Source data
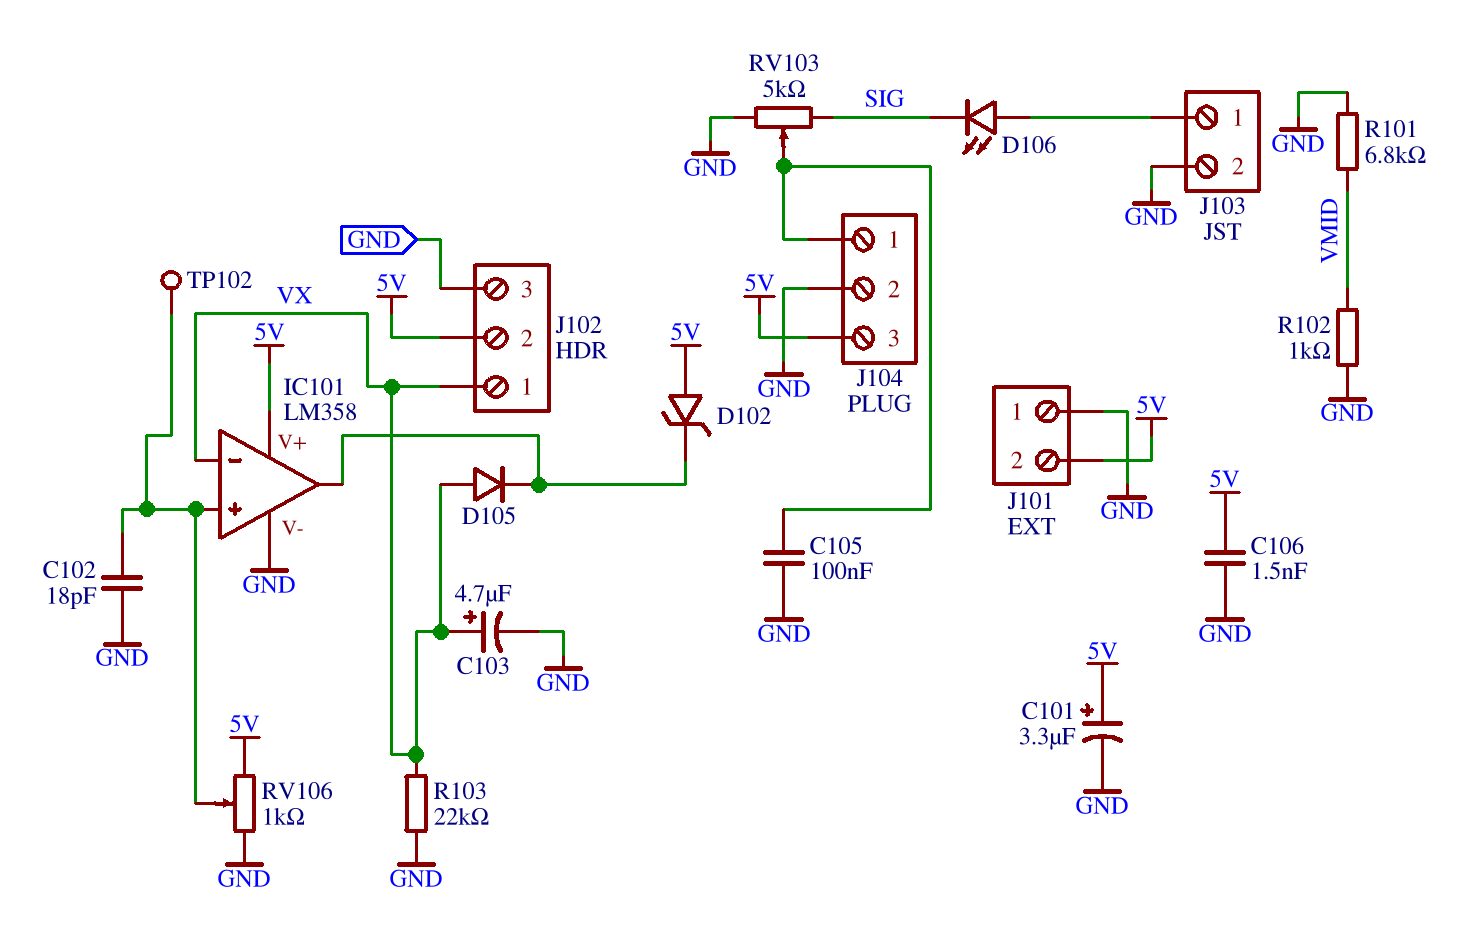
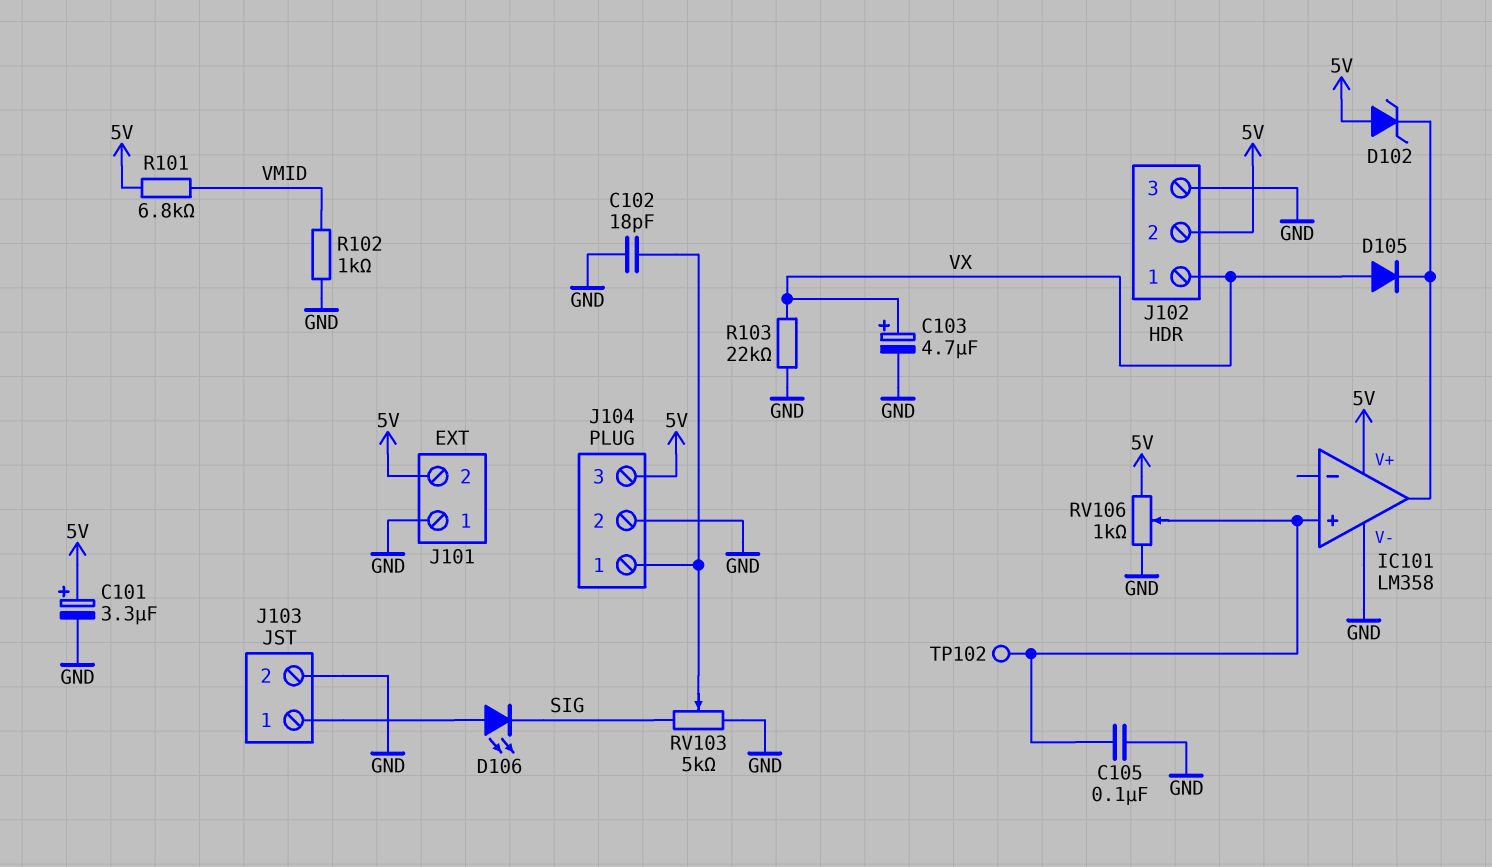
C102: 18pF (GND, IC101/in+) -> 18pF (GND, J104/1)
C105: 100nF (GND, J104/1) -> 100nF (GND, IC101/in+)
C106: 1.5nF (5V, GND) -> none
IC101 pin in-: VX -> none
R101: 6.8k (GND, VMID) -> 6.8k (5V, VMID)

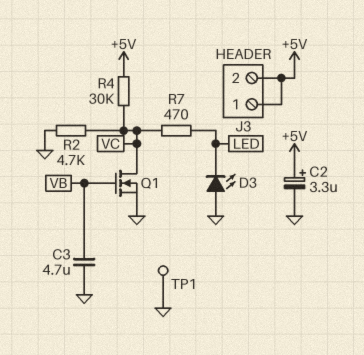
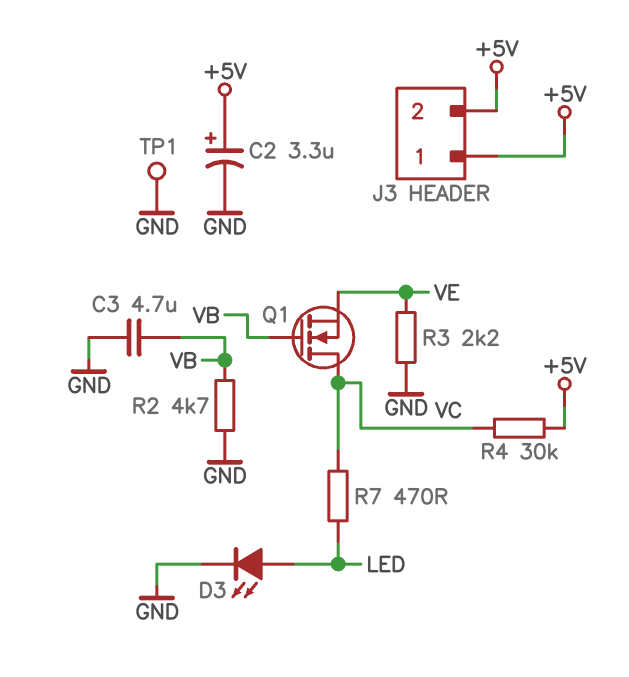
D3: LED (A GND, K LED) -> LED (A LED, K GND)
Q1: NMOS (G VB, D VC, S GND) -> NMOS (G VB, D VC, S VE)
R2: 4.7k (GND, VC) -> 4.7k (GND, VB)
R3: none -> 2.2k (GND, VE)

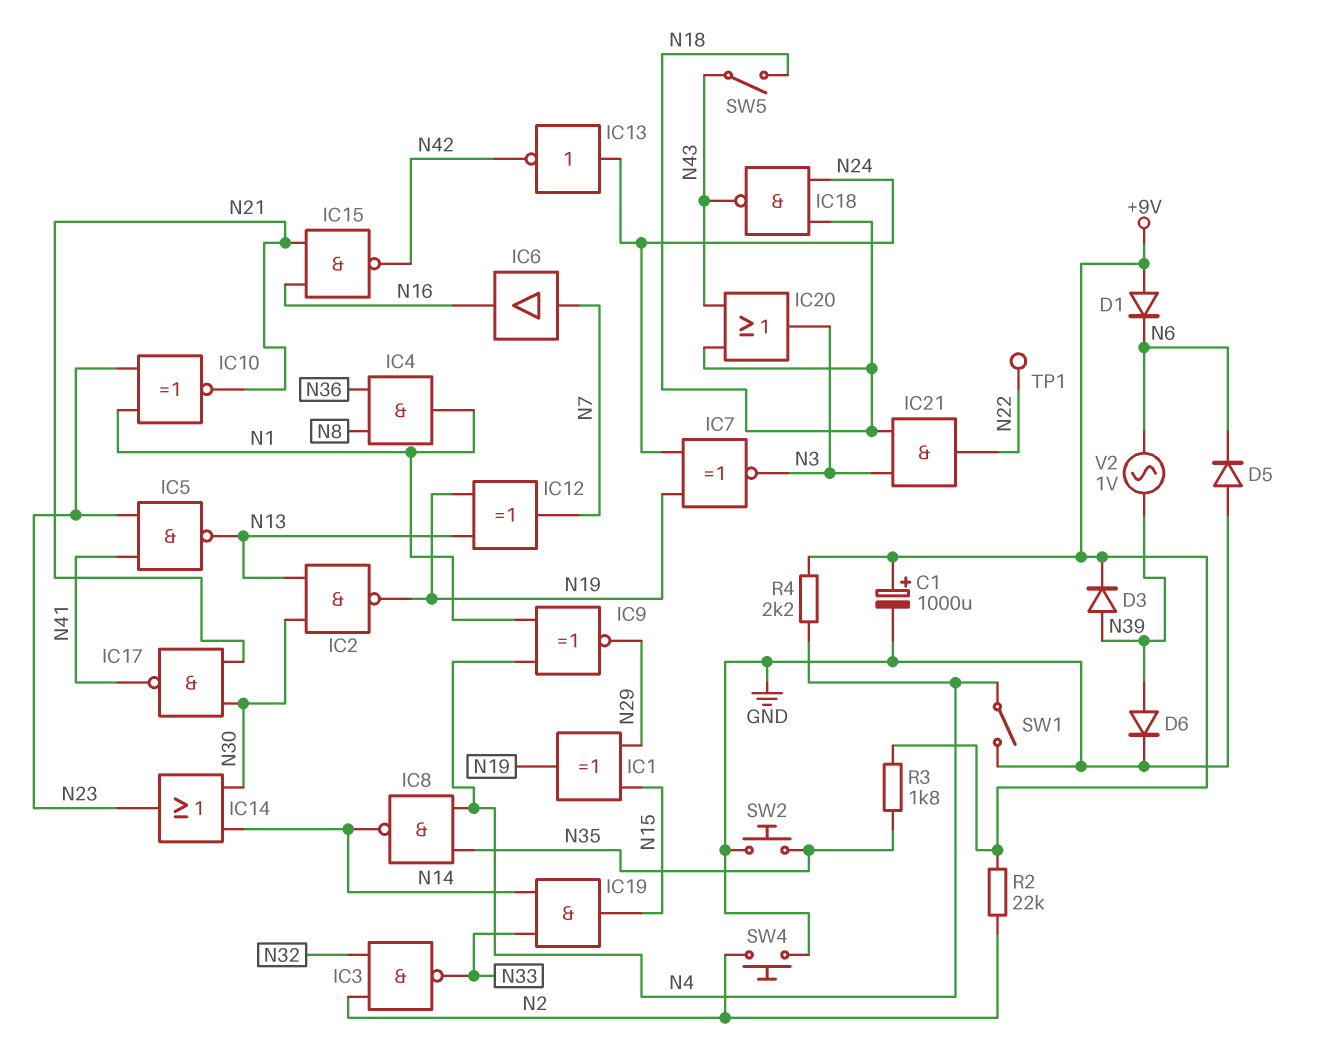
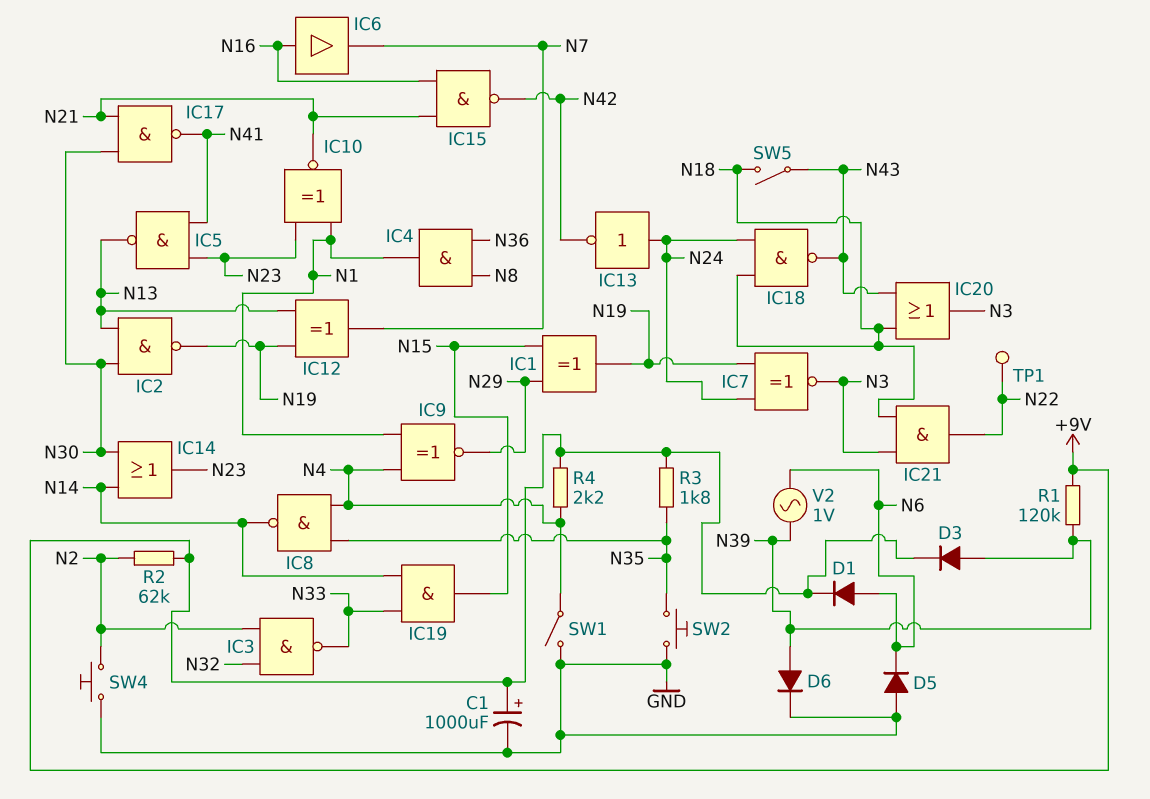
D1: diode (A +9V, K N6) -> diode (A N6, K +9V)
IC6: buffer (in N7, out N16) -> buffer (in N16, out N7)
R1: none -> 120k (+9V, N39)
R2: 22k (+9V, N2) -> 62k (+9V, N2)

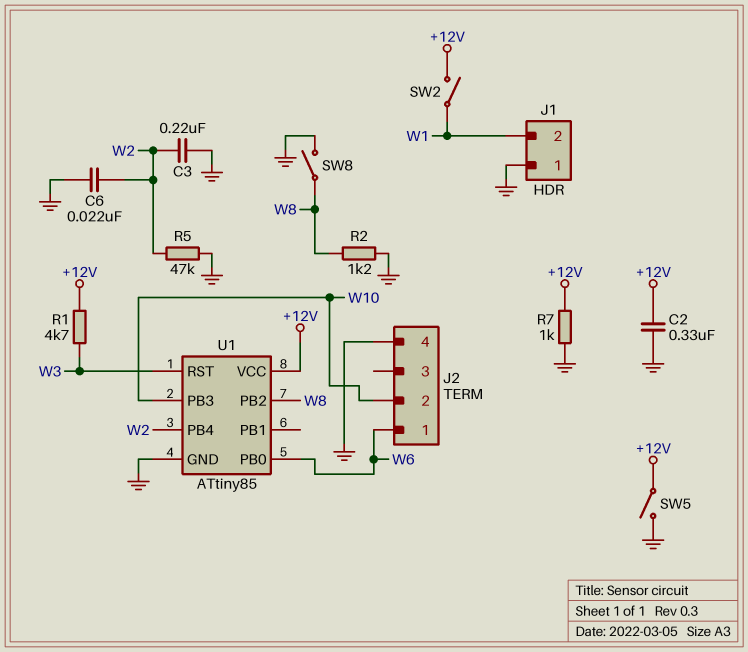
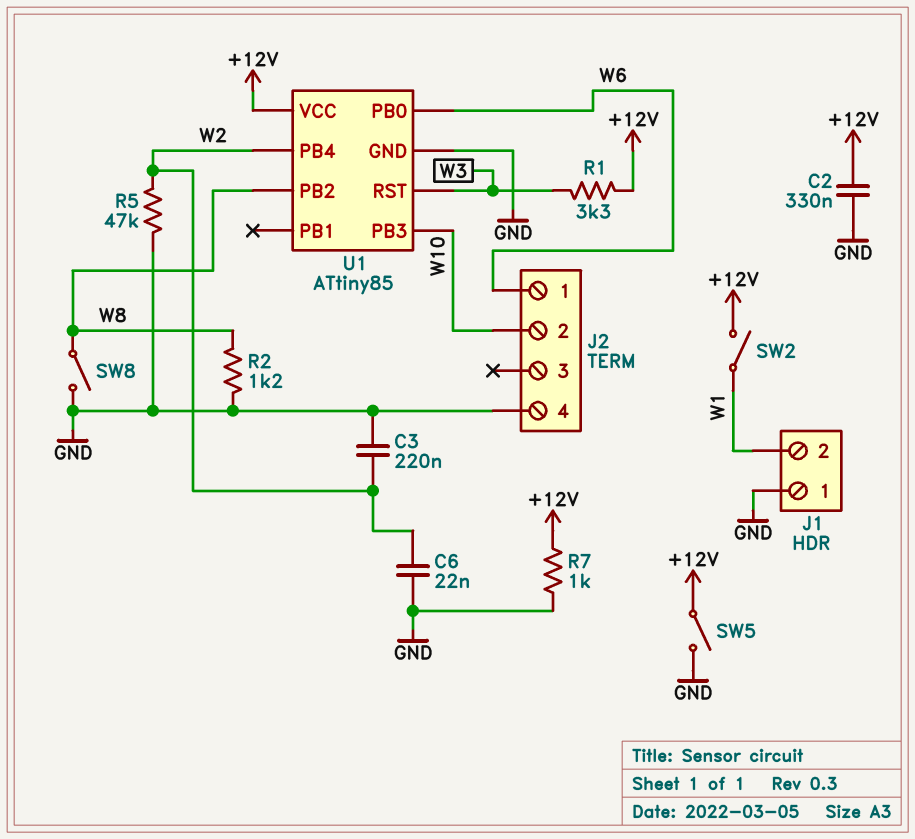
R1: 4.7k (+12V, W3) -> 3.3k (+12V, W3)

## Task details
Give back exactly, and only, the lines from the one holding "R101: 6.8k (GND, VMID) -> 6.8k (5V, VMID)" through the last line of the entries, with every picture omitted.

## Solution below
R101: 6.8k (GND, VMID) -> 6.8k (5V, VMID)

D3: LED (A GND, K LED) -> LED (A LED, K GND)
Q1: NMOS (G VB, D VC, S GND) -> NMOS (G VB, D VC, S VE)
R2: 4.7k (GND, VC) -> 4.7k (GND, VB)
R3: none -> 2.2k (GND, VE)

D1: diode (A +9V, K N6) -> diode (A N6, K +9V)
IC6: buffer (in N7, out N16) -> buffer (in N16, out N7)
R1: none -> 120k (+9V, N39)
R2: 22k (+9V, N2) -> 62k (+9V, N2)

R1: 4.7k (+12V, W3) -> 3.3k (+12V, W3)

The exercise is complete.